— REQUIRED ACTION —
A word-for-word copy of the lines below, starting at the line with "camera: 20 degrees right, 10 degrees up" and ending at the last one, is what you should give. Omit every picture.

— EXTRACTED INFORMATION —
**********

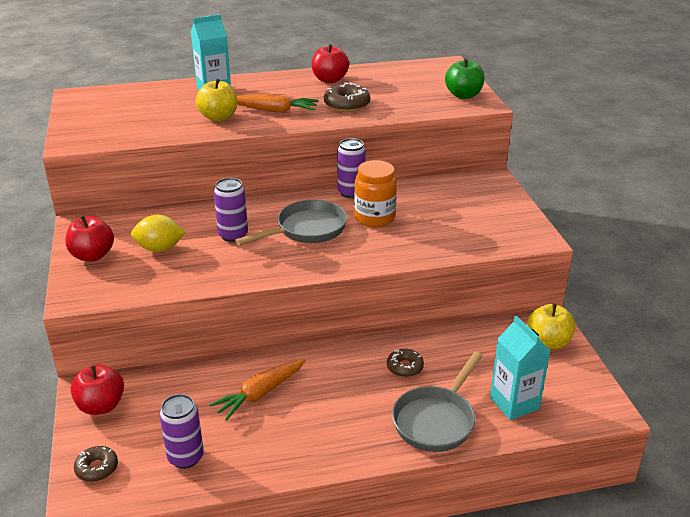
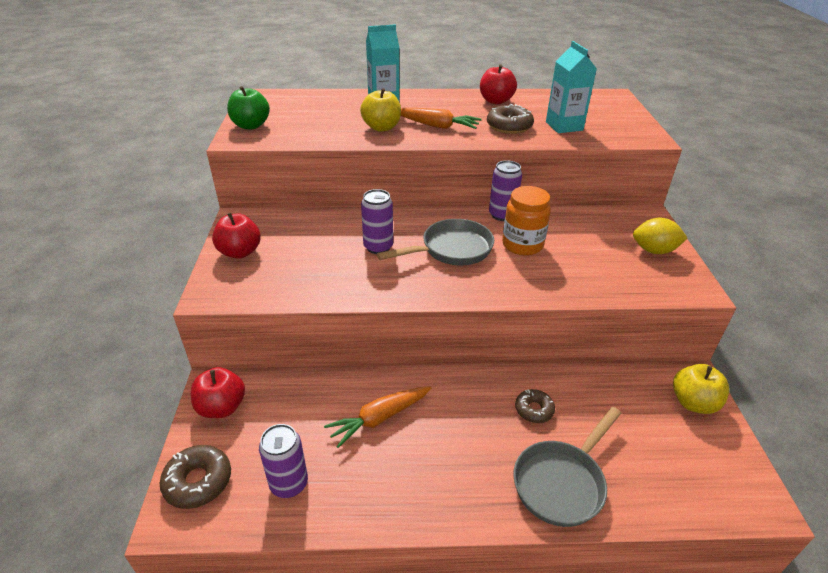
camera: 10 degrees right, 5 degrees up
(97, 468) = (198, 481): brown donut -> brown donut, size x1.52
(159, 248) = (304, 252): yellow lemon -> yellow lemon (654, 250)
(463, 95) = (629, 127): green apple -> green apple (251, 126)
(514, 403) = (651, 475): turquoise carton -> turquoise carton (564, 126)

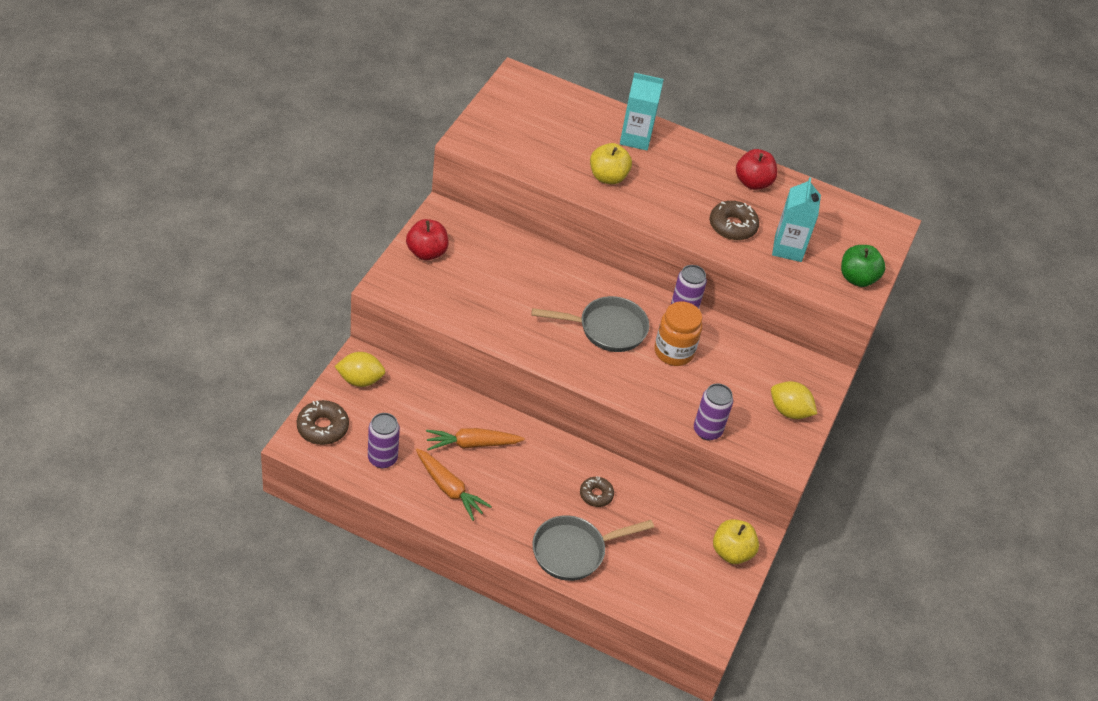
camera: 20 degrees right, 10 degrees up
(222, 407) = (360, 380): red apple -> yellow lemon
(251, 126) = (489, 125): green apple -> green apple (857, 278)
(378, 247) = (545, 298): purple can -> purple can (707, 430)
(437, 126) = (662, 196): orange carrot -> orange carrot (449, 488)

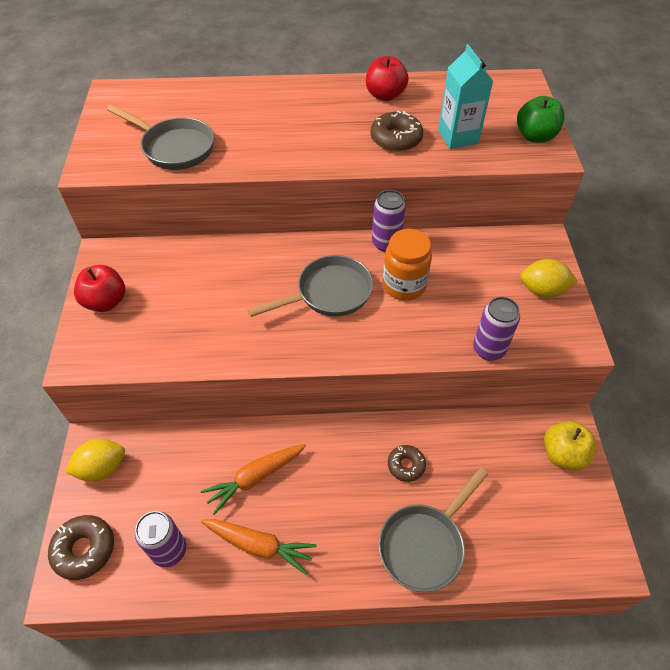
camera: 20 degrees left, 5 degrees up
(542, 152) = (174, 147): none -> grey pan
(608, 177) = (252, 144): yellow apple -> none
(635, 138) = (256, 100): turquoise carton -> none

**********

— EXERCISE RESULT —
camera: 20 degrees right, 10 degrees up
(222, 407) = (360, 380): red apple -> yellow lemon
(251, 126) = (489, 125): green apple -> green apple (857, 278)
(378, 247) = (545, 298): purple can -> purple can (707, 430)
(437, 126) = (662, 196): orange carrot -> orange carrot (449, 488)

camera: 20 degrees left, 5 degrees up
(542, 152) = (174, 147): none -> grey pan
(608, 177) = (252, 144): yellow apple -> none
(635, 138) = (256, 100): turquoise carton -> none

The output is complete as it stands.